──────── RECORD EXCERPTS ────────

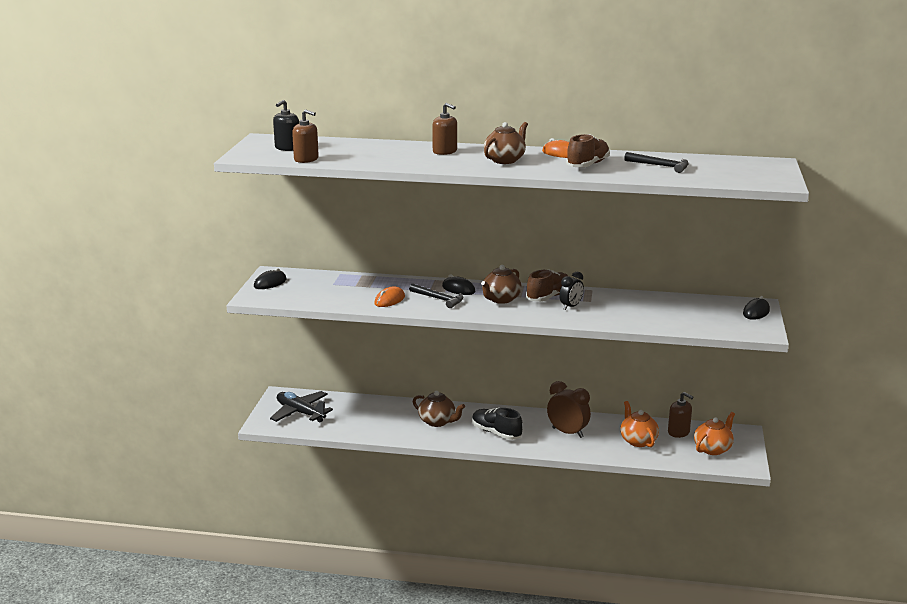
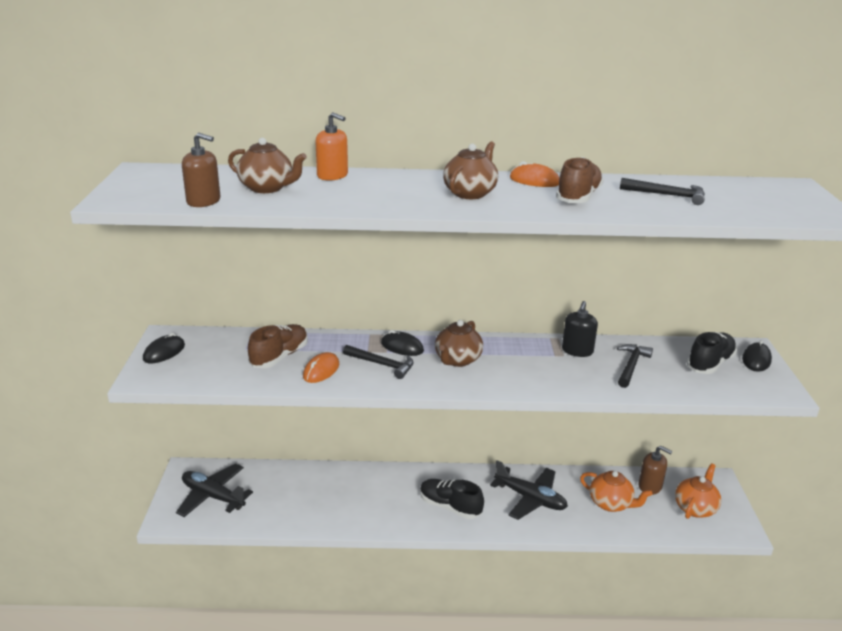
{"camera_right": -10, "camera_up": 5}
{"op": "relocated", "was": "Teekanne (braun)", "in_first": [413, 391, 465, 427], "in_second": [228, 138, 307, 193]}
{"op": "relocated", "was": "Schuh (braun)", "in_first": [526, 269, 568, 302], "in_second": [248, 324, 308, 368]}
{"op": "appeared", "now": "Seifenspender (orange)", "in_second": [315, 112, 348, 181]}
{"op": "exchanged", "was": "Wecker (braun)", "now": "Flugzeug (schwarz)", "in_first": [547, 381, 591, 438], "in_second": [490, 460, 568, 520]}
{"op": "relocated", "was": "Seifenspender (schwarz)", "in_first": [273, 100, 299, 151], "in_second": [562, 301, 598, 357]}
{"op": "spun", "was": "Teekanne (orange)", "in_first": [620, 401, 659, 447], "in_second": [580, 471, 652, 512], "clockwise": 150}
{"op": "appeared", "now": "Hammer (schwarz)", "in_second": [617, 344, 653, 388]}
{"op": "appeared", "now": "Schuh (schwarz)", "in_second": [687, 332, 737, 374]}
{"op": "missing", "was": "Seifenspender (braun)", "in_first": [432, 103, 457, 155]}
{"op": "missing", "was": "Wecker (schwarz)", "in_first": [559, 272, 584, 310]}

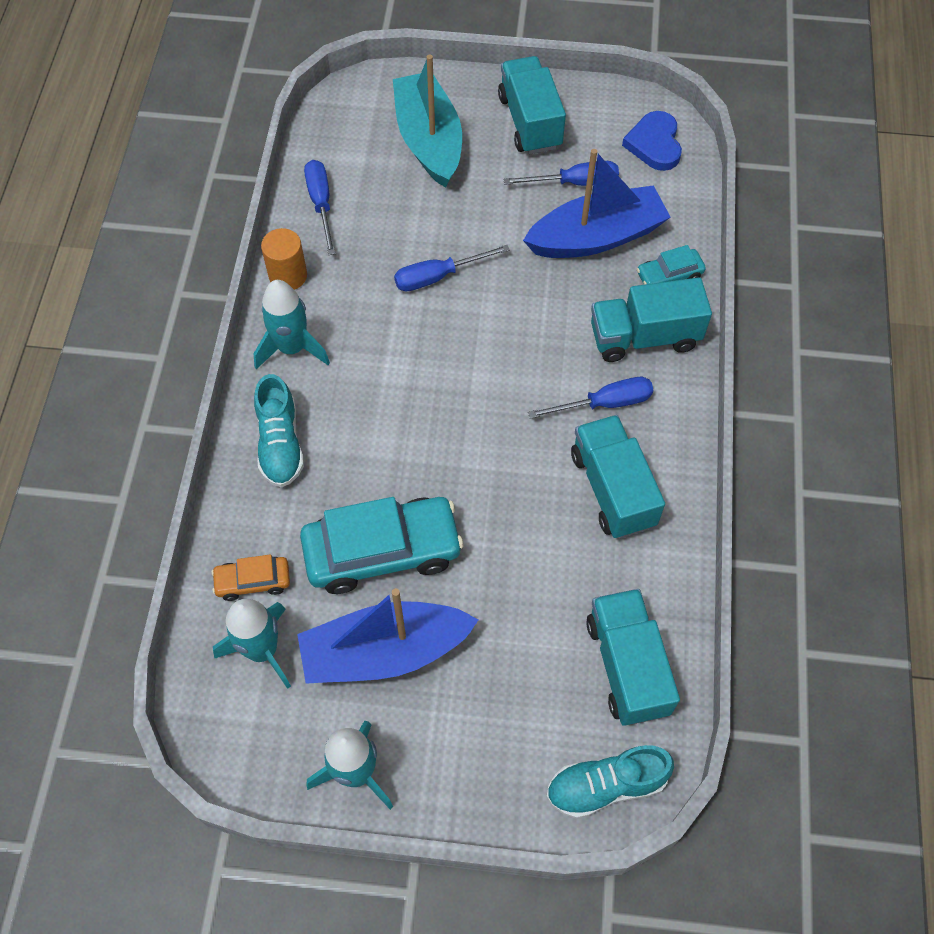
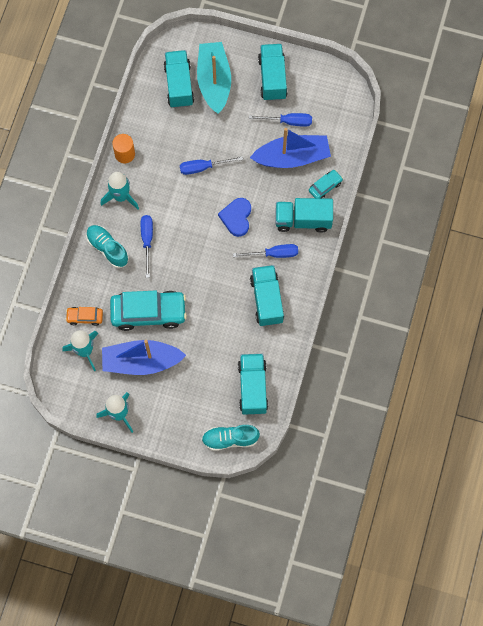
{"camera_right": 10, "camera_up": 10}
{"op": "spun", "was": "Schuh (türkis)", "in_first": [254, 374, 304, 488], "in_second": [86, 225, 129, 268], "clockwise": 135}
{"op": "relocated", "was": "Schraubenzieher (blau)", "in_first": [304, 160, 335, 255], "in_second": [141, 215, 153, 278]}
{"op": "appeared", "now": "Lastwagen (türkis)", "in_second": [164, 50, 194, 108]}
{"op": "relocated", "was": "Herz (blau)", "in_first": [622, 111, 682, 171], "in_second": [218, 198, 251, 237]}
{"op": "spun", "was": "Auto (türkis)", "in_first": [637, 245, 706, 285], "in_second": [309, 170, 343, 198], "clockwise": 150}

────────

» ASSIGNMENT: Transcribe each entry exactly, pictures excluded.

» THE ANSWER:
{"camera_right": -10, "camera_up": 5}
{"op": "relocated", "was": "Teekanne (braun)", "in_first": [413, 391, 465, 427], "in_second": [228, 138, 307, 193]}
{"op": "relocated", "was": "Schuh (braun)", "in_first": [526, 269, 568, 302], "in_second": [248, 324, 308, 368]}
{"op": "appeared", "now": "Seifenspender (orange)", "in_second": [315, 112, 348, 181]}
{"op": "exchanged", "was": "Wecker (braun)", "now": "Flugzeug (schwarz)", "in_first": [547, 381, 591, 438], "in_second": [490, 460, 568, 520]}
{"op": "relocated", "was": "Seifenspender (schwarz)", "in_first": [273, 100, 299, 151], "in_second": [562, 301, 598, 357]}
{"op": "spun", "was": "Teekanne (orange)", "in_first": [620, 401, 659, 447], "in_second": [580, 471, 652, 512], "clockwise": 150}
{"op": "appeared", "now": "Hammer (schwarz)", "in_second": [617, 344, 653, 388]}
{"op": "appeared", "now": "Schuh (schwarz)", "in_second": [687, 332, 737, 374]}
{"op": "missing", "was": "Seifenspender (braun)", "in_first": [432, 103, 457, 155]}
{"op": "missing", "was": "Wecker (schwarz)", "in_first": [559, 272, 584, 310]}

{"camera_right": 10, "camera_up": 10}
{"op": "spun", "was": "Schuh (türkis)", "in_first": [254, 374, 304, 488], "in_second": [86, 225, 129, 268], "clockwise": 135}
{"op": "relocated", "was": "Schraubenzieher (blau)", "in_first": [304, 160, 335, 255], "in_second": [141, 215, 153, 278]}
{"op": "appeared", "now": "Lastwagen (türkis)", "in_second": [164, 50, 194, 108]}
{"op": "relocated", "was": "Herz (blau)", "in_first": [622, 111, 682, 171], "in_second": [218, 198, 251, 237]}
{"op": "spun", "was": "Auto (türkis)", "in_first": [637, 245, 706, 285], "in_second": [309, 170, 343, 198], "clockwise": 150}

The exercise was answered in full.